◆ WHAT IS REQUIRED:
Please repeat the lines below, exactly and only, from the one that holds "purple tile G6:I6" through the one that holds "black brick D7:F7".

::: EXTRACTED INFORMATION

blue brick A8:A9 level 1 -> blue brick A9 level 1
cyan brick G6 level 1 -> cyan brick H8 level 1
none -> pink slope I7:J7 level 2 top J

::::::
::: EXTRACTED INFORMATION

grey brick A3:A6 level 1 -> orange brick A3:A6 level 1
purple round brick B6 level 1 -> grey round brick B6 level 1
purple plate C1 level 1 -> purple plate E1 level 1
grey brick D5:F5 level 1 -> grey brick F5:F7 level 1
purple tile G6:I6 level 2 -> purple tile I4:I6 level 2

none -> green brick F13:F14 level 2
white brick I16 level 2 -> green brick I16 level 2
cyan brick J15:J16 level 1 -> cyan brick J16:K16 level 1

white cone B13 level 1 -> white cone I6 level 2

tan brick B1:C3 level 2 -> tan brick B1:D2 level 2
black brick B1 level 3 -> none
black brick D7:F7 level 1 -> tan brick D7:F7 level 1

::::::

◆ RESPONSE TO THIS EXERCISE:
purple tile G6:I6 level 2 -> purple tile I4:I6 level 2

none -> green brick F13:F14 level 2
white brick I16 level 2 -> green brick I16 level 2
cyan brick J15:J16 level 1 -> cyan brick J16:K16 level 1

white cone B13 level 1 -> white cone I6 level 2

tan brick B1:C3 level 2 -> tan brick B1:D2 level 2
black brick B1 level 3 -> none
black brick D7:F7 level 1 -> tan brick D7:F7 level 1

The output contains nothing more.